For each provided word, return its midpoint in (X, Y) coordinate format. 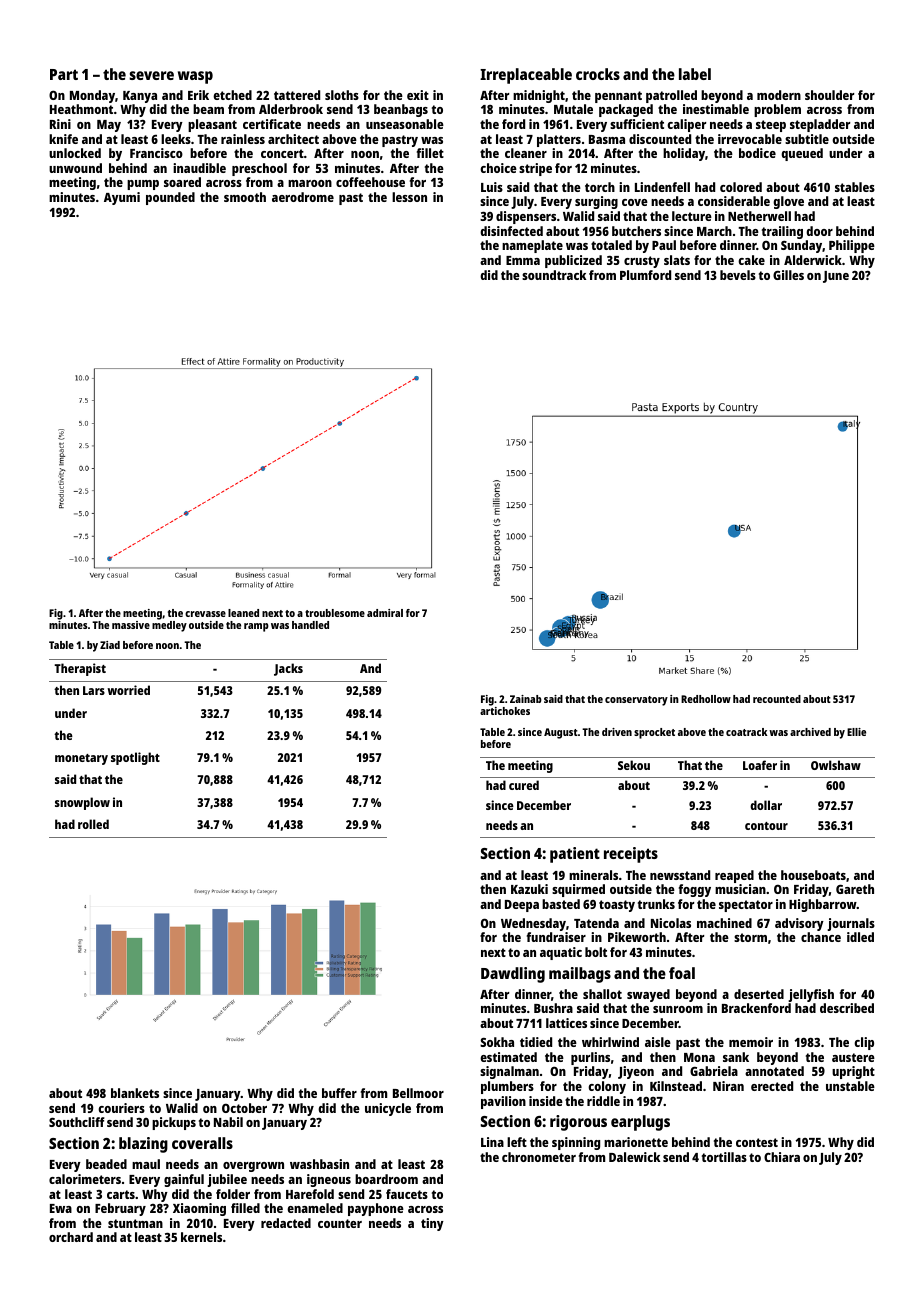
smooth (245, 197)
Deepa (522, 906)
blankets (135, 1093)
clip (864, 1043)
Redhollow (706, 699)
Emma (523, 260)
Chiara (782, 1157)
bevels (738, 275)
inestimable (716, 109)
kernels (201, 1237)
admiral (385, 613)
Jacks (288, 669)
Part (64, 74)
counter (340, 1223)
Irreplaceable (526, 76)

**What is being asked**
Transcribe all of the lines above word for word, and leave the picture out of your answer.

**Solution to the problem**
For each provided word, return its midpoint in (X, Y) coordinate format. 
smooth (245, 197)
Deepa (522, 906)
blankets (135, 1093)
clip (864, 1043)
Redhollow (706, 699)
Emma (523, 260)
Chiara (782, 1157)
bevels (738, 275)
inestimable (716, 109)
kernels (201, 1237)
admiral (385, 613)
Jacks (288, 669)
Part (64, 74)
counter (340, 1223)
Irreplaceable (526, 76)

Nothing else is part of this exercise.